──────── DATA SECTION ────────

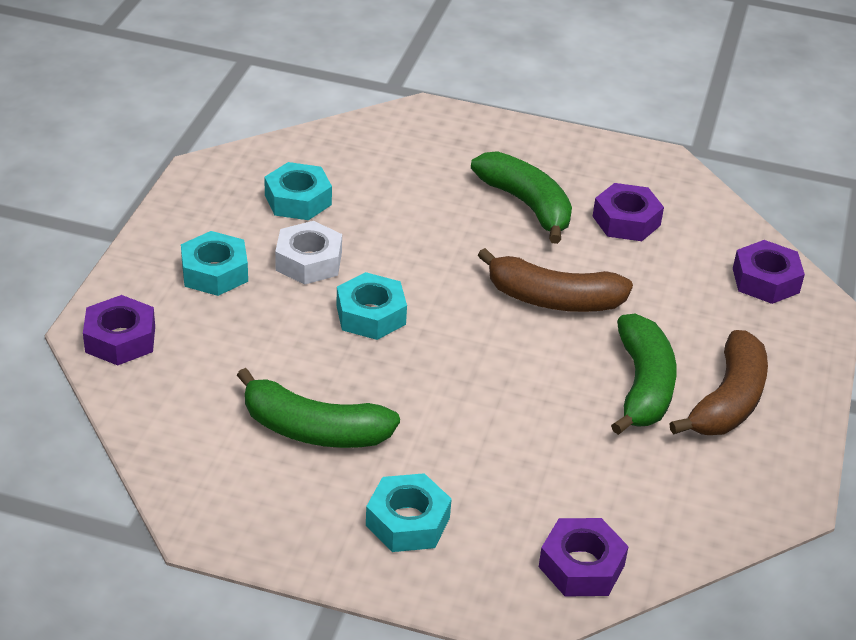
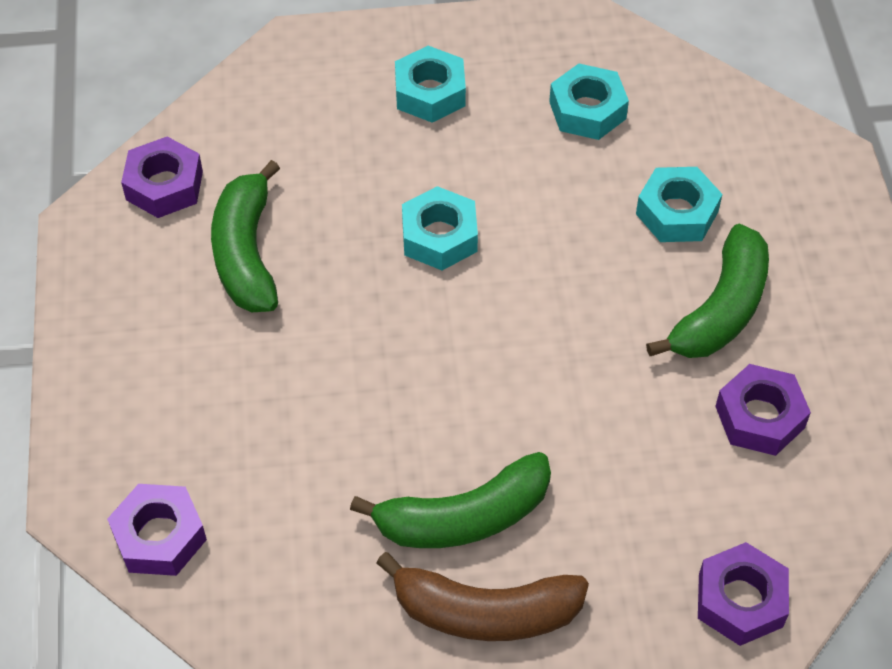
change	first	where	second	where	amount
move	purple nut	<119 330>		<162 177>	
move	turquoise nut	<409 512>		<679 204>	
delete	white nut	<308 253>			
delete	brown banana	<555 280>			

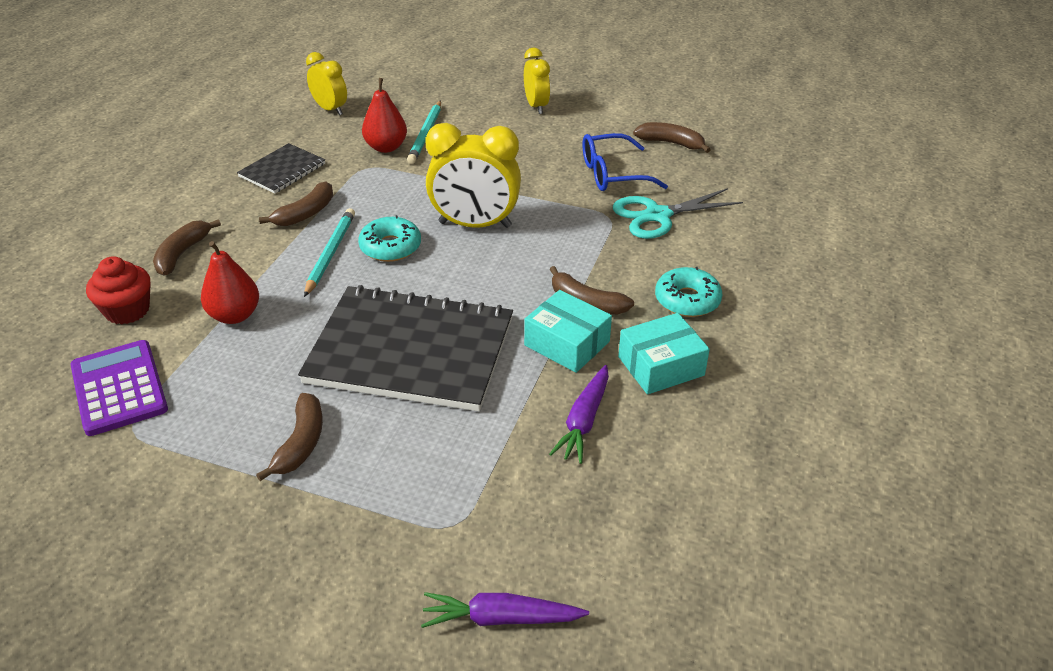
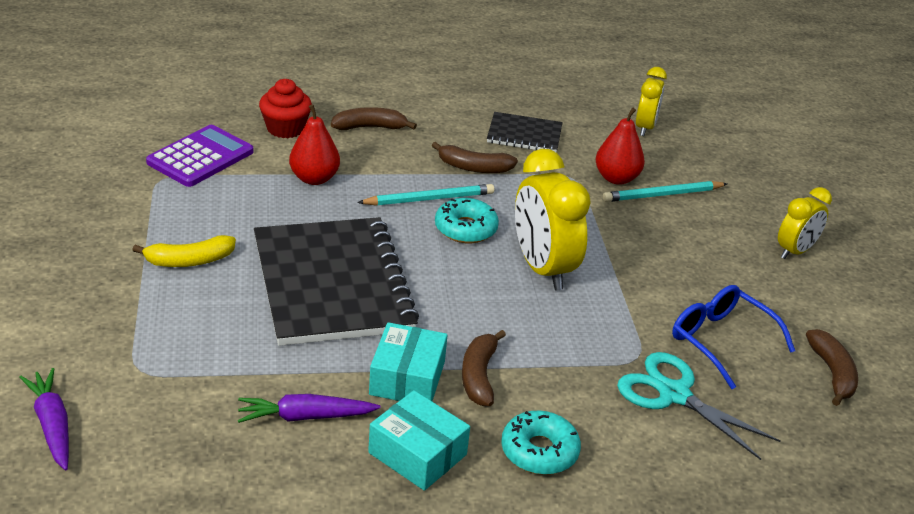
change	first	where	second	where	amount
recolor	brown banana	<289 437>	yellow banana	<184 251>	

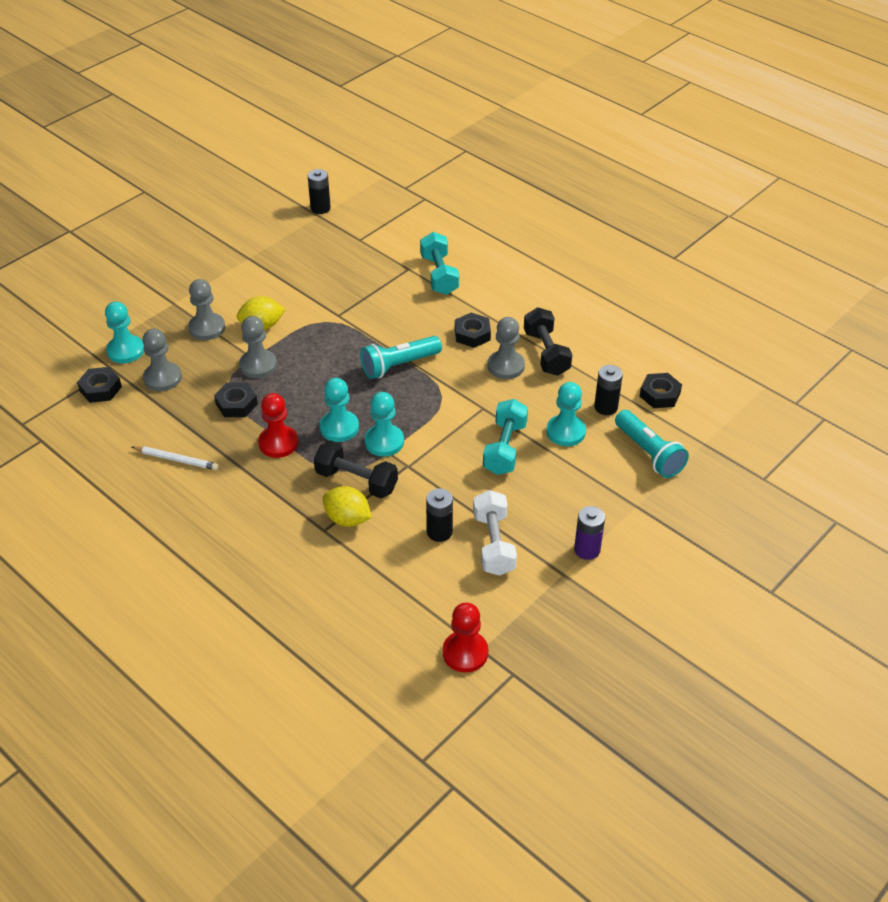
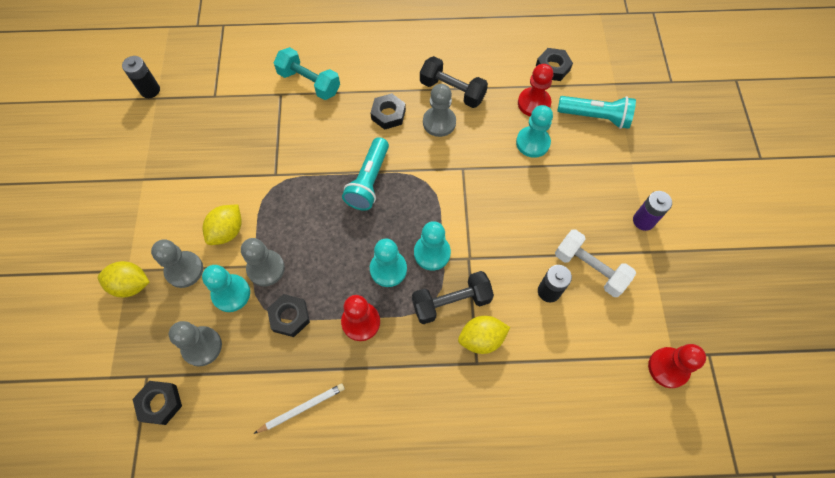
change	first	where	second	where	amount
insert			yellow lemon	<123 279>	
move	turquoise pawn	<124 332>		<226 288>	
replace	black battery	<608 390>	red pawn	<535 90>	
delete	turquoise dumbbell	<505 437>			

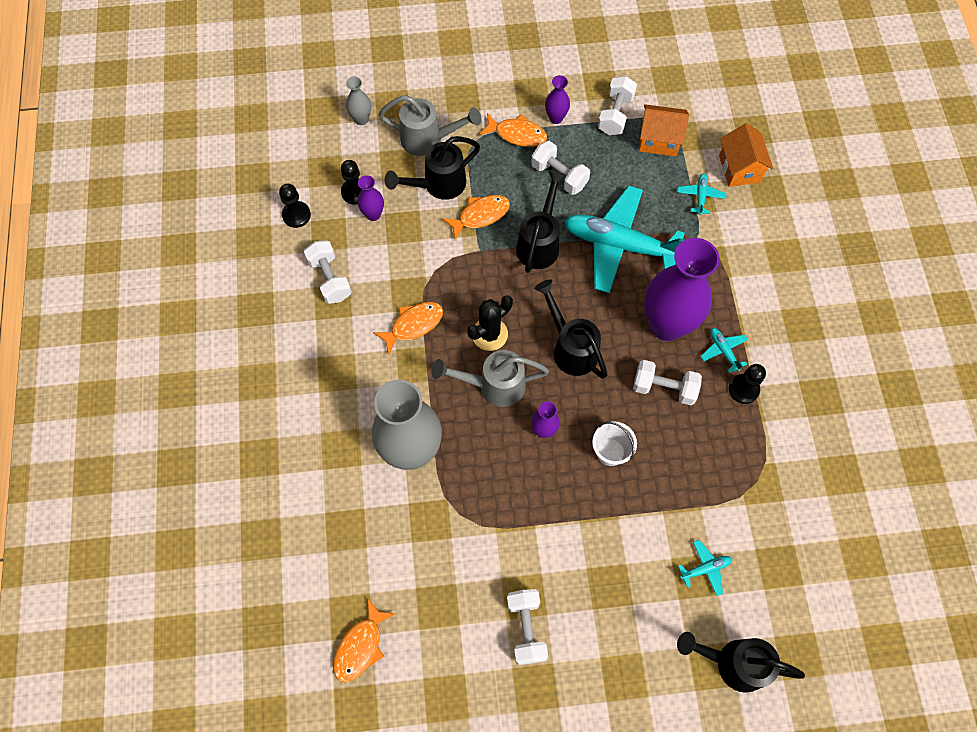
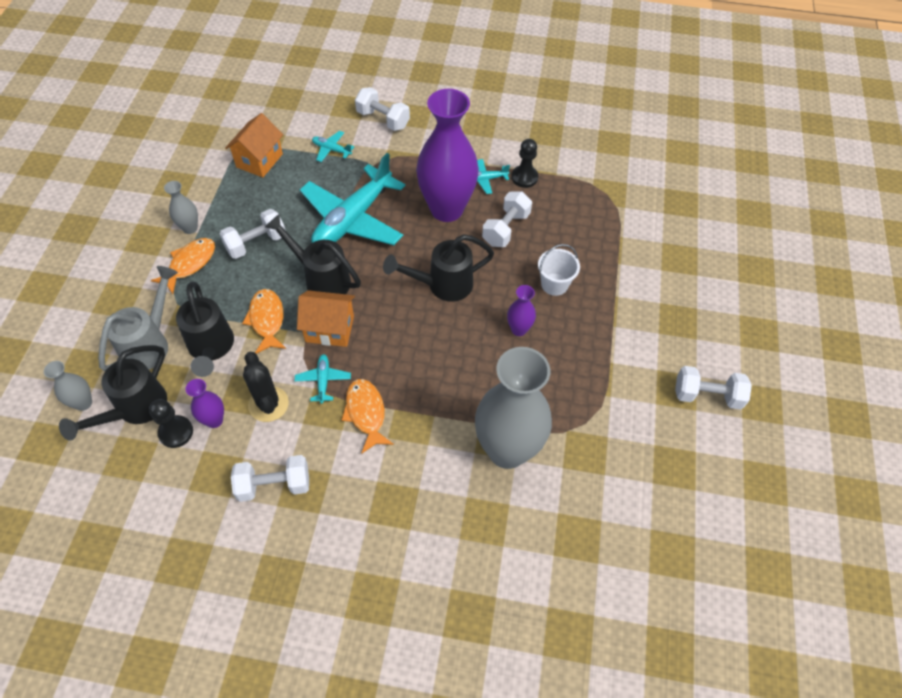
change	first	where	second	where	amount
move	black watering can	<741 662>		<113 393>	
recolor	purple vase	<557 99>	grey vase	<181 207>	
move	black cactus	<490 323>		<266 387>	
move	turquoise plane	<705 568>		<323 379>	
move	orange house	<746 155>		<326 318>	
move	white dumbbell	<617 105>		<382 109>	
delete	black pawn	<295 206>			
delete	orange fish	<364 641>			
delete	grey watering can	<490 378>			

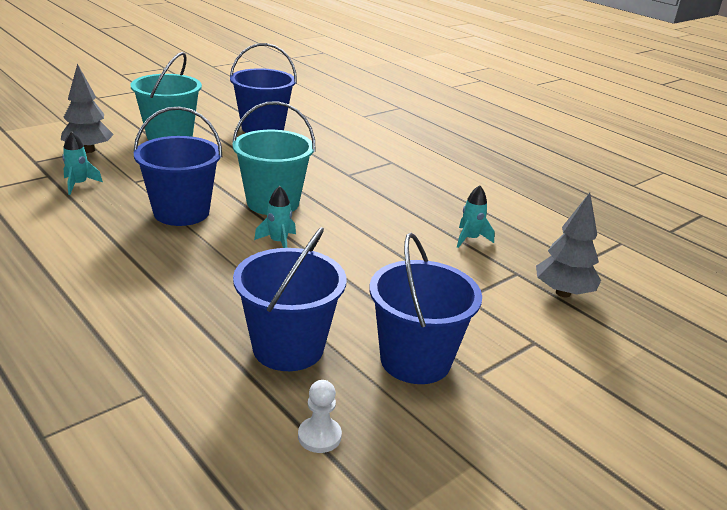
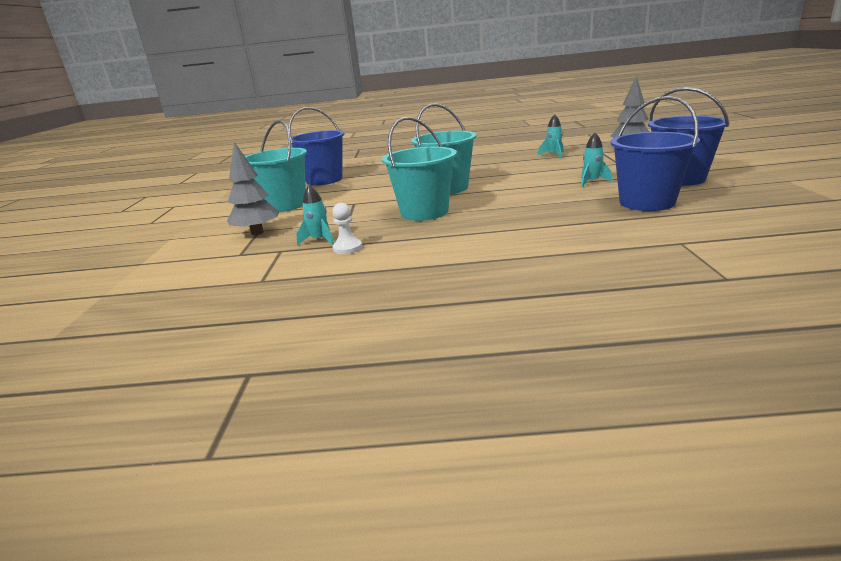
change	first	where	second	where	amount
move	white pawn	<320 416>		<347 228>	
recolor	blue bucket	<177 166>	turquoise bucket	<419 169>	
move	turquoise rocket	<275 217>		<597 160>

────────

### TO DO
If a line of the listing contains the string "watering", count it; then report the total alone.

### WRITTEN ANSWER
2